Scene images with change listings
◆ ◆ ◆ ◆ ◆ ◆ ◆

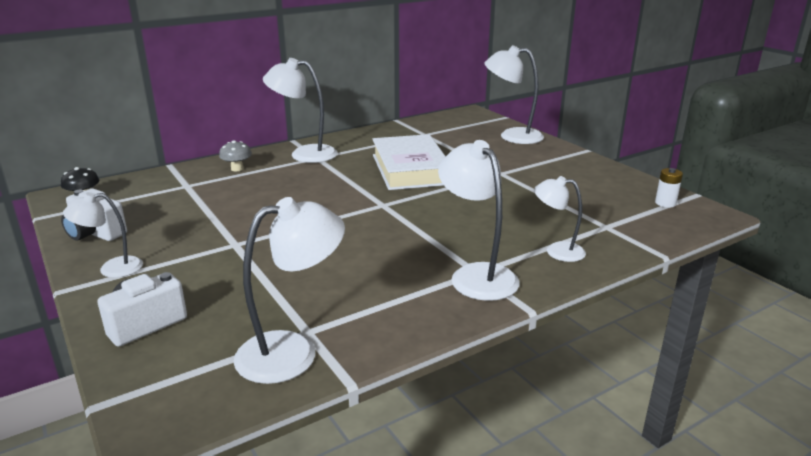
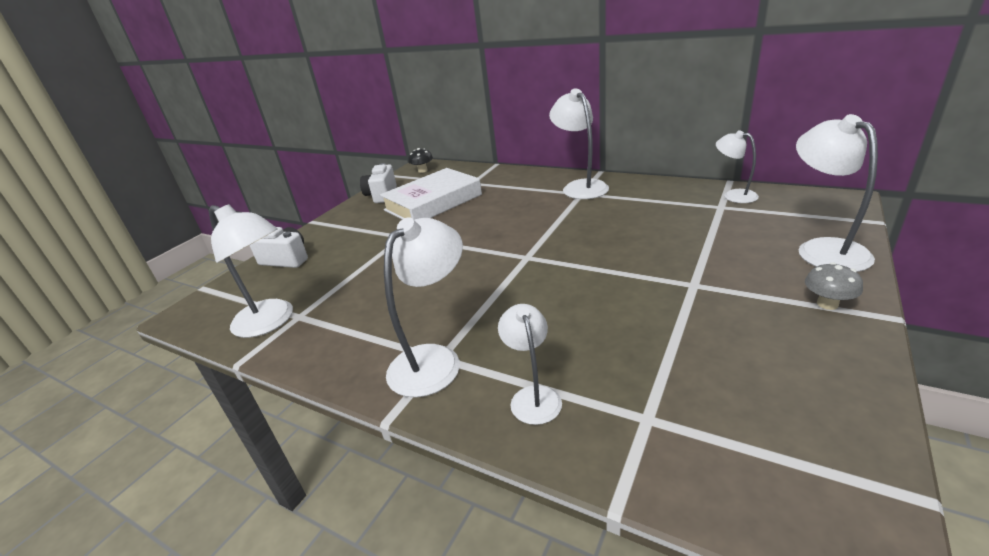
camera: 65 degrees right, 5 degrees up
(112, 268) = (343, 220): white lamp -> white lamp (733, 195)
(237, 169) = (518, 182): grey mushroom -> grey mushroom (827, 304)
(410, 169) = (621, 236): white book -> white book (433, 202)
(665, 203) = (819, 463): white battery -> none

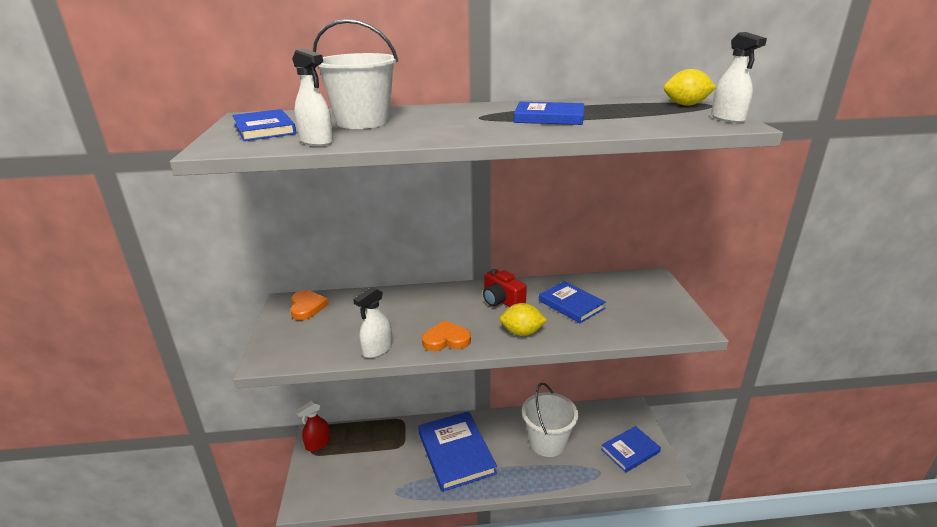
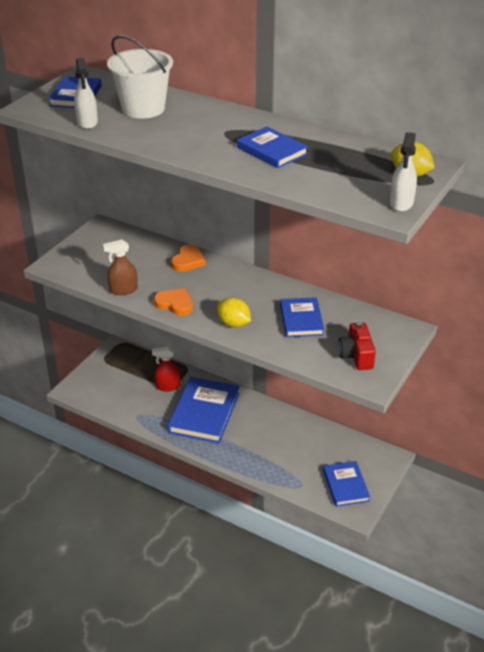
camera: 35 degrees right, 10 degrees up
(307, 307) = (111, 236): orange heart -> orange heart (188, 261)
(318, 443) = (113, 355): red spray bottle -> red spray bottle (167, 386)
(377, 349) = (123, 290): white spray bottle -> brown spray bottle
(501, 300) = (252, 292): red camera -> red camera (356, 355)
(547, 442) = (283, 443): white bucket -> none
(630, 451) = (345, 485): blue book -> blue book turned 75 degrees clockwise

◆ ◆ ◆ ◆ ◆ ◆ ◆

Your objective:
Find each line in the records holding the string "spray" and show it.

Task output:
(318, 443) = (113, 355): red spray bottle -> red spray bottle (167, 386)
(377, 349) = (123, 290): white spray bottle -> brown spray bottle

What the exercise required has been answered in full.